WHAT YOU ARE ASKED TO DO
Where the records hold the string "bell", show the whole line it sits on.

*** PROVIDED ENTRIES ***

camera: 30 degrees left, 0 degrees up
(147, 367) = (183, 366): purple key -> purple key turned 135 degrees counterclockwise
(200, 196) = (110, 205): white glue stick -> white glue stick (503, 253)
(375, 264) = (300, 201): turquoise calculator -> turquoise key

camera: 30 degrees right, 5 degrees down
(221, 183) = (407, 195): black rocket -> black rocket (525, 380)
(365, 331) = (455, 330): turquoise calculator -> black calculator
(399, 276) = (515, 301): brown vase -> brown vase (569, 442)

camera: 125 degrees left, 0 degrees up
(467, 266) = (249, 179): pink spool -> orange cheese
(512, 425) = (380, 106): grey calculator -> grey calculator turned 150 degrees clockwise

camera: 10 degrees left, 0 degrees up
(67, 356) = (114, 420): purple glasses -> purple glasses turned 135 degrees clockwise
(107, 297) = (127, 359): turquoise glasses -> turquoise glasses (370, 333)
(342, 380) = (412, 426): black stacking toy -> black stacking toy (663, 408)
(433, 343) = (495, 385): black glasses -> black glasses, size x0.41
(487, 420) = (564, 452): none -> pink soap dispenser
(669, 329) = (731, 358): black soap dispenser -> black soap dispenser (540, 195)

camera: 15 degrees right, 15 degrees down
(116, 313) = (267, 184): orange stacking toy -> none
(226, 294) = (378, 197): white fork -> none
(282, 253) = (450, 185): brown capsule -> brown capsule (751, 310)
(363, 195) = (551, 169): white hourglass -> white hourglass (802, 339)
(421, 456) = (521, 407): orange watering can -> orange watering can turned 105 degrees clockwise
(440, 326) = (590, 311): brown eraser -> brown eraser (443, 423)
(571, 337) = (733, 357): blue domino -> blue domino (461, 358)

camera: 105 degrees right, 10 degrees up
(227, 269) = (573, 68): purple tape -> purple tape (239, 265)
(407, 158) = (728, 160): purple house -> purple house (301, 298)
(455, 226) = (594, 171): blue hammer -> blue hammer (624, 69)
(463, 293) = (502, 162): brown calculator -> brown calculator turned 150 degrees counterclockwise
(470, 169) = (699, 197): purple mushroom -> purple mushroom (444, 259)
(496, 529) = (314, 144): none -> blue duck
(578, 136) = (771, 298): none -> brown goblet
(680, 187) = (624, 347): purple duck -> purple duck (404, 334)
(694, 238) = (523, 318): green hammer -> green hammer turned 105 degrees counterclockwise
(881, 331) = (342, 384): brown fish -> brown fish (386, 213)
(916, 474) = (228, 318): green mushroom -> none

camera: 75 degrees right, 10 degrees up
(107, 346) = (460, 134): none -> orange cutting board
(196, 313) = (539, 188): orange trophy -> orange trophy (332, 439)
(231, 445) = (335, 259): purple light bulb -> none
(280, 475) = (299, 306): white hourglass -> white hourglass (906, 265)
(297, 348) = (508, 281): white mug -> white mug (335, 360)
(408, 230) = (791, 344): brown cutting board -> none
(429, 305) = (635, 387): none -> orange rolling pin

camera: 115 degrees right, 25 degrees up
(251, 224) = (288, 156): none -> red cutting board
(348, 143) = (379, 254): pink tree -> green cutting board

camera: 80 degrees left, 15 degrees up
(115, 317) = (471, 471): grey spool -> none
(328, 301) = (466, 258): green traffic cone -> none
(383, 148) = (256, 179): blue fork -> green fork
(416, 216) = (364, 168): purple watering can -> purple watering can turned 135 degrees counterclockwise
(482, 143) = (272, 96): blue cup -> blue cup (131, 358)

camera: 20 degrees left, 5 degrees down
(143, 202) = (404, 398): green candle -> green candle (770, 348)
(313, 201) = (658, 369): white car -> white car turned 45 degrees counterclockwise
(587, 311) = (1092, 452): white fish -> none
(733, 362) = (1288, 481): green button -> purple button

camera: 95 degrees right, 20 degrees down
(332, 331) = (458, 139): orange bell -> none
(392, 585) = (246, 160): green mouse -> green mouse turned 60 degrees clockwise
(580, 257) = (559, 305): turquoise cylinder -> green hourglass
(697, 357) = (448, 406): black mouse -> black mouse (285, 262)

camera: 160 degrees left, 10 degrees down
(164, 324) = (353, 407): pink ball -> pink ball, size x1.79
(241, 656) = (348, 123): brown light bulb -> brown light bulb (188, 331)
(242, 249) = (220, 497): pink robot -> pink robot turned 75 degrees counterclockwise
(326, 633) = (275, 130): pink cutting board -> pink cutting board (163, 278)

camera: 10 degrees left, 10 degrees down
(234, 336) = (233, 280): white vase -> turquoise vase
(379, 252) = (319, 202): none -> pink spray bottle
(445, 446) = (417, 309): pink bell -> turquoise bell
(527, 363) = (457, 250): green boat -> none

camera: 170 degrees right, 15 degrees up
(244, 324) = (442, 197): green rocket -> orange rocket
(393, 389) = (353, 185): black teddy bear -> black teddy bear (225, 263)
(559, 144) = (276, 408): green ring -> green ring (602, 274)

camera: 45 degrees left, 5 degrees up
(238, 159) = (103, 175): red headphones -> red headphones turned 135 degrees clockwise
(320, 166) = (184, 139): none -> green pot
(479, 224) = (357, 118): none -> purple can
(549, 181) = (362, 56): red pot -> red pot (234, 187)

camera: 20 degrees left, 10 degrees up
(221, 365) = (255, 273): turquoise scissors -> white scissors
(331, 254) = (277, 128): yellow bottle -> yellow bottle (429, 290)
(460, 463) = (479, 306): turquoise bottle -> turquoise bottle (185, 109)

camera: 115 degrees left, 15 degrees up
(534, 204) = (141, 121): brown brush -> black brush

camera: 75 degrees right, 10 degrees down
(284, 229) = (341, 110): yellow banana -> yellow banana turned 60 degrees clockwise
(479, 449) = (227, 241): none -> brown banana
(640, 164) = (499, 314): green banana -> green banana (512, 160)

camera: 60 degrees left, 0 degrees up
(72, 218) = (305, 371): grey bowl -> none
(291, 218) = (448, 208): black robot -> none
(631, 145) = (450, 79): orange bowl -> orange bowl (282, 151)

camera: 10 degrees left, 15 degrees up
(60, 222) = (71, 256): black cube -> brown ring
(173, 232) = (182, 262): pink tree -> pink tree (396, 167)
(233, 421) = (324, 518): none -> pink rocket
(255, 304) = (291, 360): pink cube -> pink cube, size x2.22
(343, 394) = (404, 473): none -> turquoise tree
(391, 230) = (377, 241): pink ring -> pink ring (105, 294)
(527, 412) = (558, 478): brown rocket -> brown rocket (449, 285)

***

SOLUTION TO THE EXERCISE
(332, 331) = (458, 139): orange bell -> none
(445, 446) = (417, 309): pink bell -> turquoise bell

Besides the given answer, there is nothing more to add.